[Stored entries]
▼

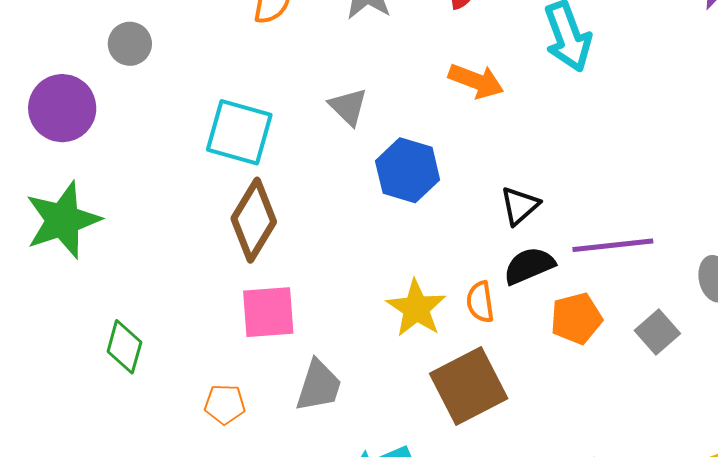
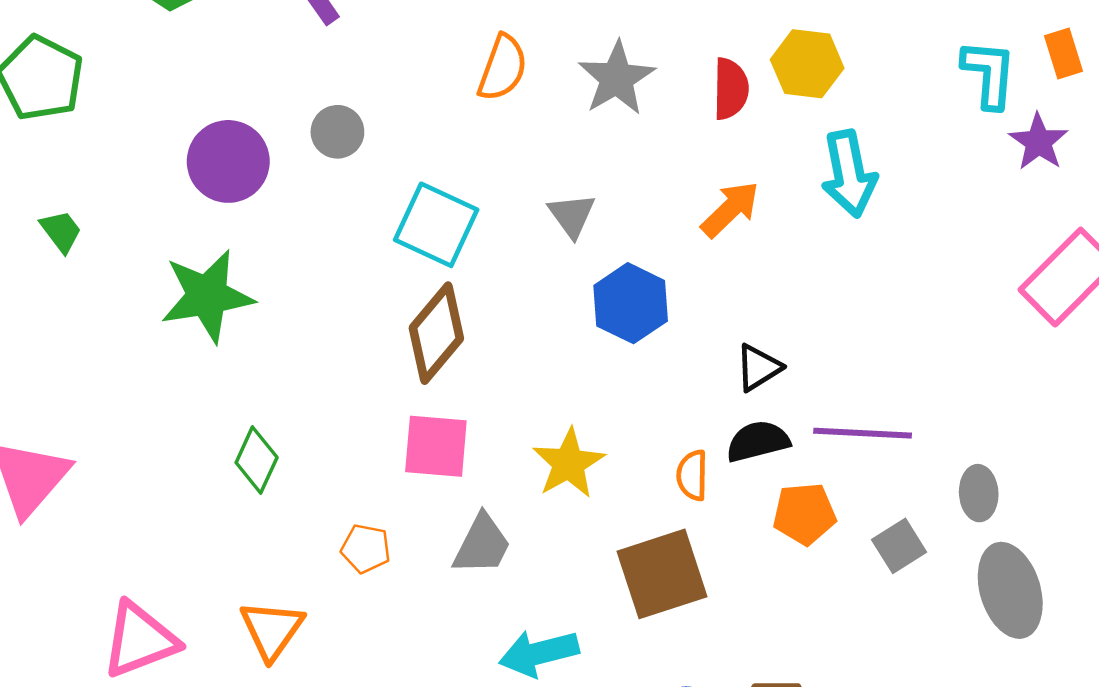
gray circle: (130, 44) -> (337, 132), moved
orange arrow: (476, 81) -> (730, 209), turned -74
yellow star: (416, 308) -> (569, 463), moved

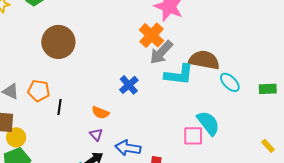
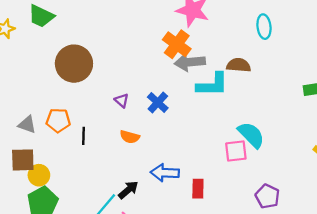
gray arrow: (161, 52) -> (190, 62), turned 48
brown semicircle: (204, 60) -> (239, 65), size x0.7
cyan ellipse: (230, 82) -> (264, 27), moved, turned 45
purple triangle: (96, 135) -> (122, 100), moved

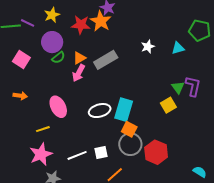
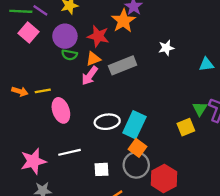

▲

- Task to carry out
Please output each line above exactly and omit all images.

- Task response
gray circle: (130, 44) -> (337, 132), moved
orange arrow: (476, 81) -> (730, 209), turned -74
yellow star: (416, 308) -> (569, 463), moved

gray arrow: (161, 52) -> (190, 62), turned 48
brown semicircle: (204, 60) -> (239, 65), size x0.7
cyan ellipse: (230, 82) -> (264, 27), moved, turned 45
purple triangle: (96, 135) -> (122, 100), moved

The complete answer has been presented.